Scene images with change listings:

============================================================

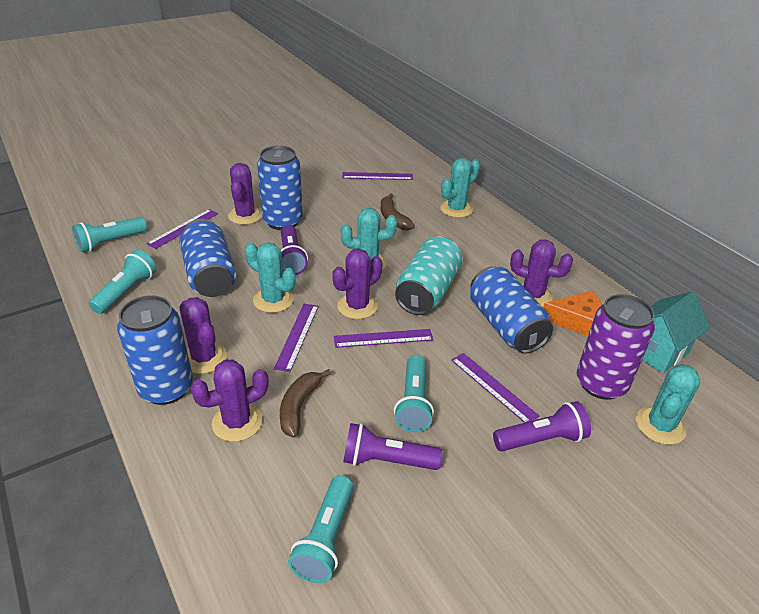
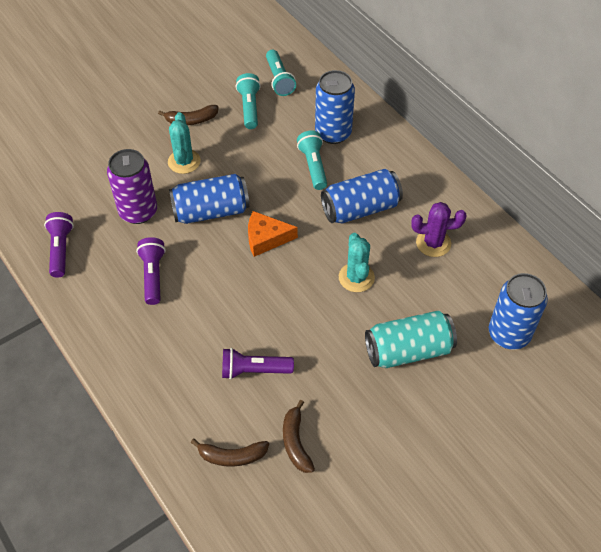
brown banana: 2 -> 3
purple cactus: 5 -> 1
purple ruler: 5 -> 0
turquoise cactus: 4 -> 2
turquoise flashlight: 4 -> 3
turquoise house: 1 -> 0

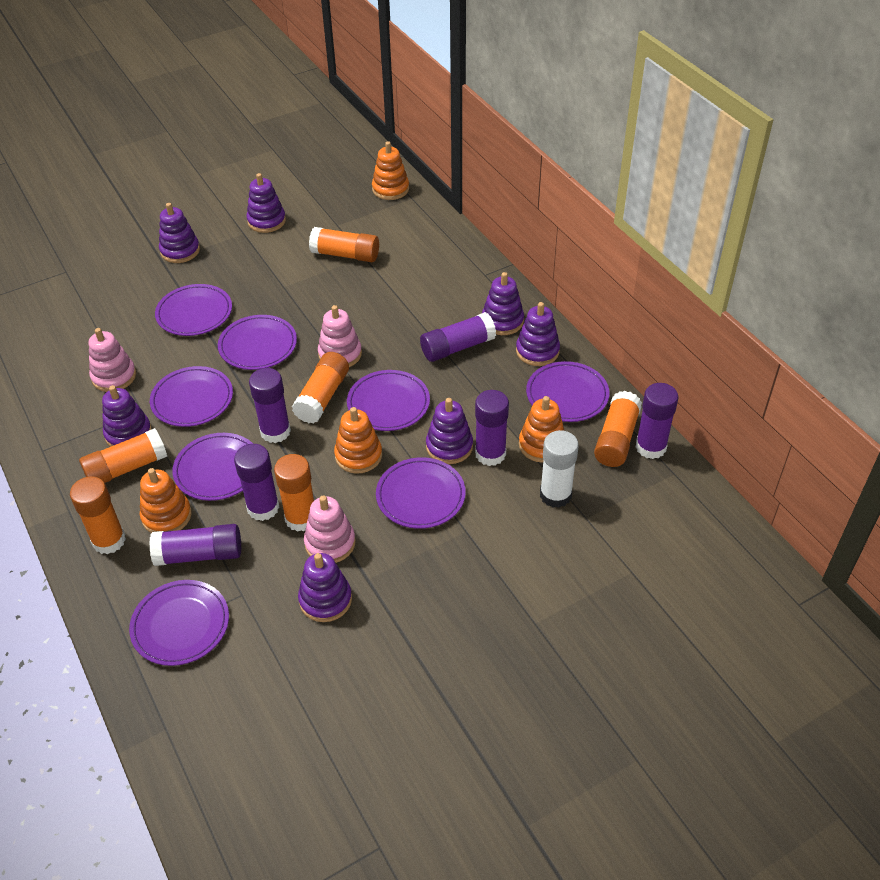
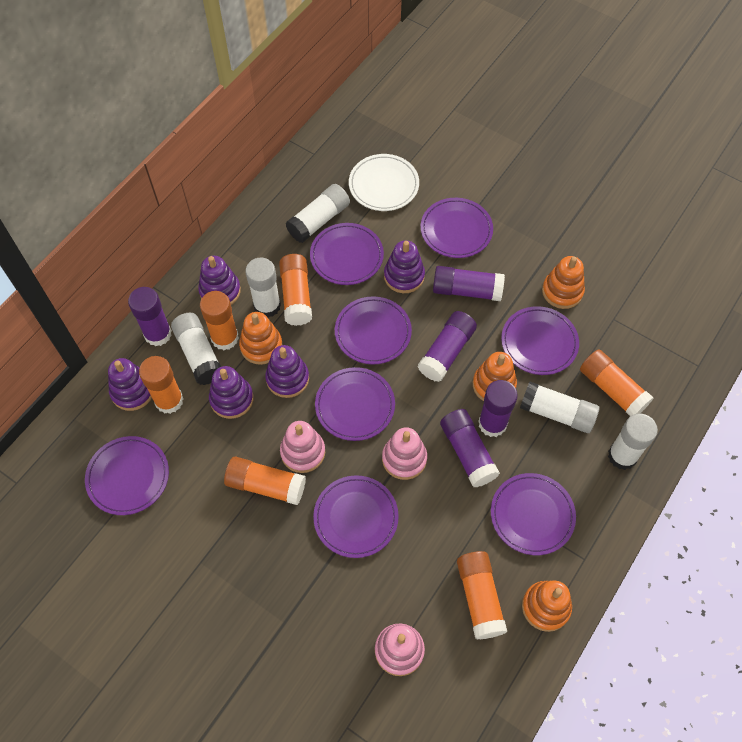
purple glue stick: 6 -> 5
purple stacking toy: 7 -> 5
white glue stick: 1 -> 5
white plate: 0 -> 1

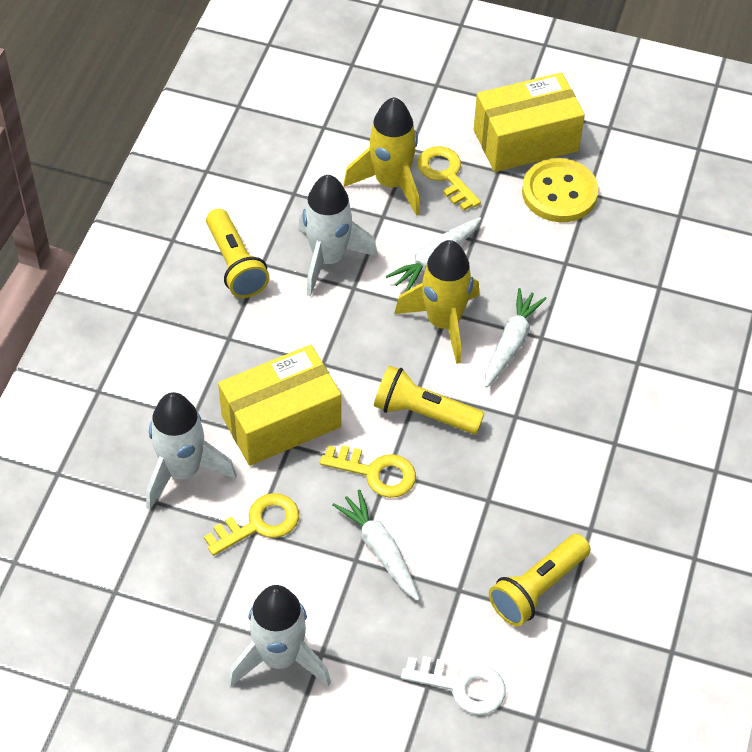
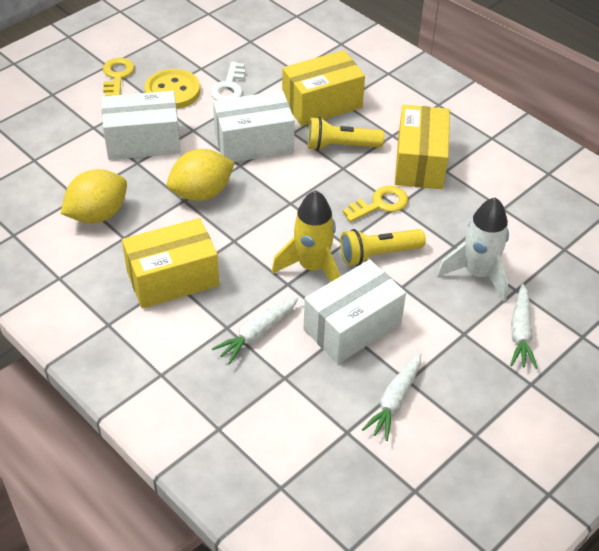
white box: 0 -> 3
white rocket: 3 -> 1
yellow box: 2 -> 3
yellow flashlight: 3 -> 2
yellow key: 3 -> 2
yellow lemon: 0 -> 2
yellow rocket: 2 -> 1

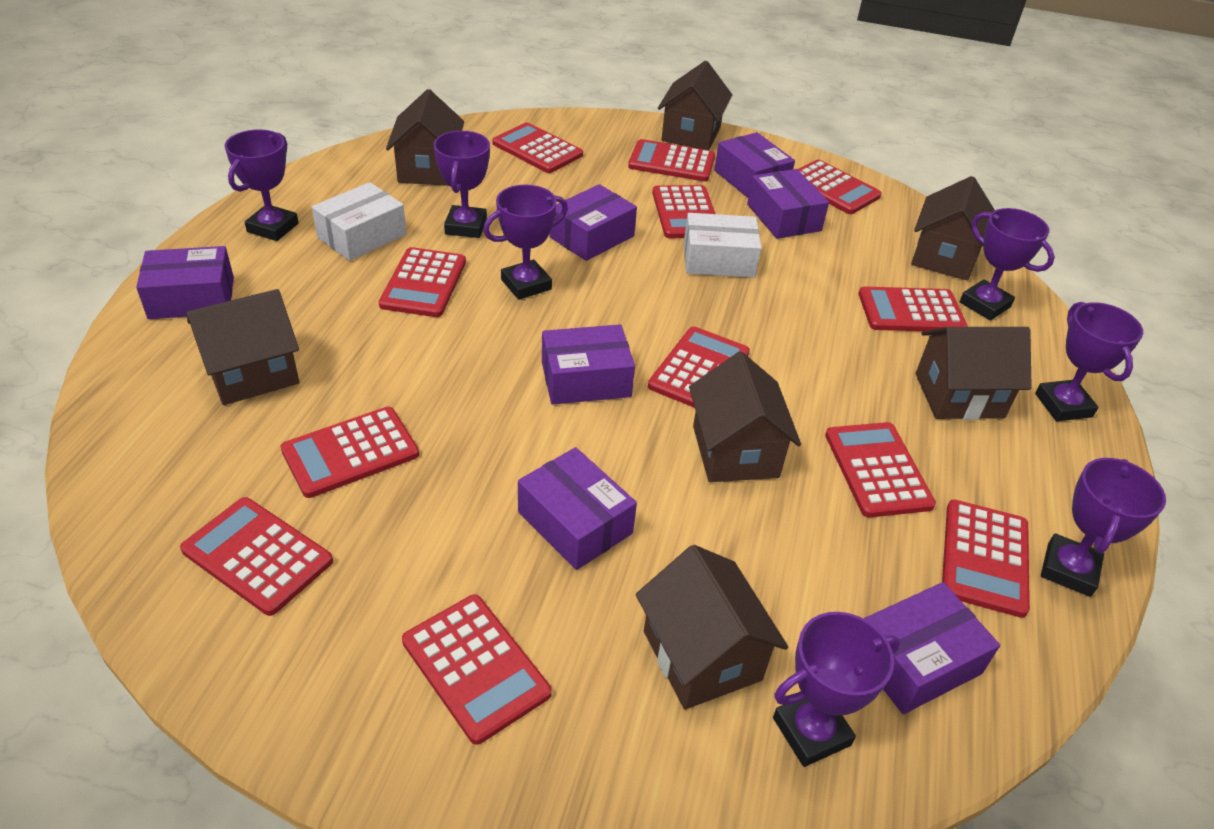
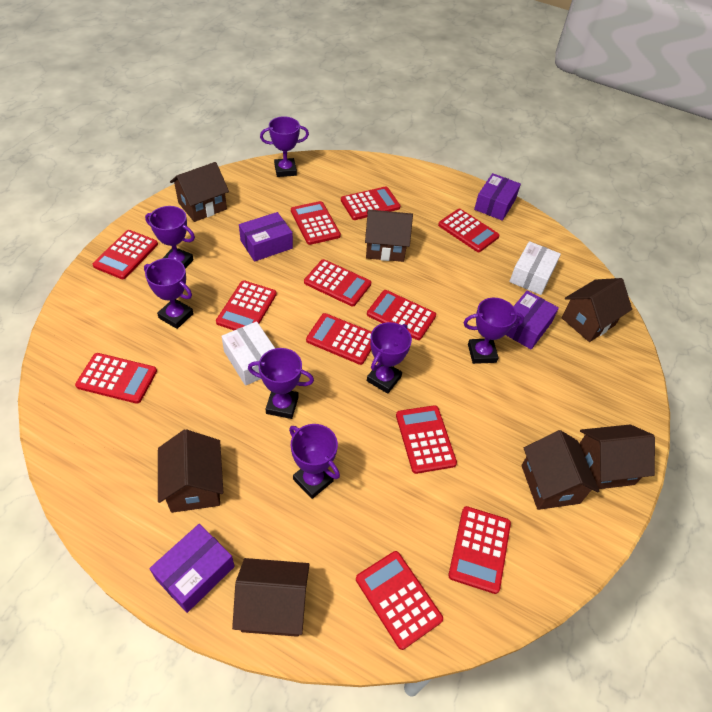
purple box: 7 -> 4

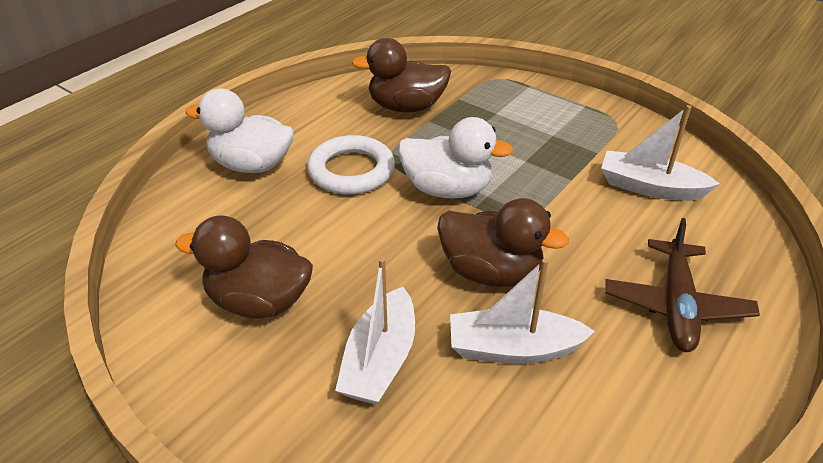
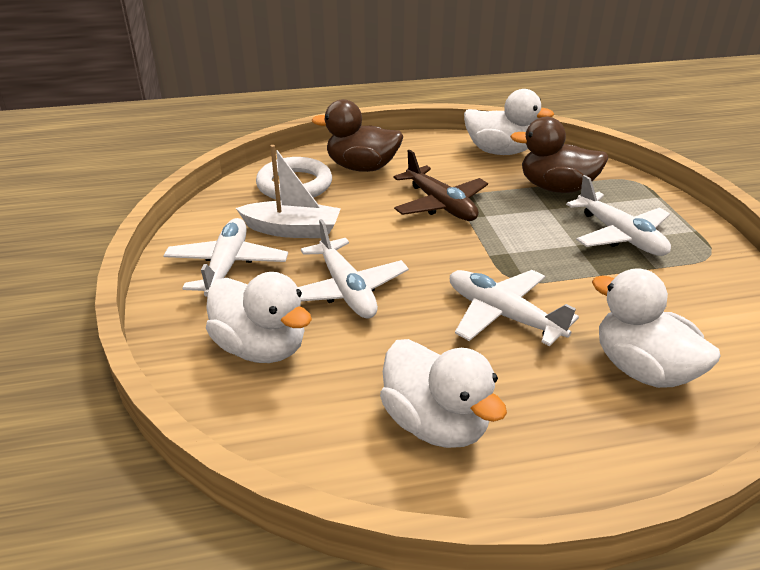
brown duck: 3 -> 2
white boat: 3 -> 1
white duck: 2 -> 4
white plane: 0 -> 4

============================================================

*REQUIRED WORK*. Please, without any pictures, print each entry exactly.

*RESPONSE BOX*.
brown banana: 2 -> 3
purple cactus: 5 -> 1
purple ruler: 5 -> 0
turquoise cactus: 4 -> 2
turquoise flashlight: 4 -> 3
turquoise house: 1 -> 0

purple glue stick: 6 -> 5
purple stacking toy: 7 -> 5
white glue stick: 1 -> 5
white plate: 0 -> 1

white box: 0 -> 3
white rocket: 3 -> 1
yellow box: 2 -> 3
yellow flashlight: 3 -> 2
yellow key: 3 -> 2
yellow lemon: 0 -> 2
yellow rocket: 2 -> 1

purple box: 7 -> 4

brown duck: 3 -> 2
white boat: 3 -> 1
white duck: 2 -> 4
white plane: 0 -> 4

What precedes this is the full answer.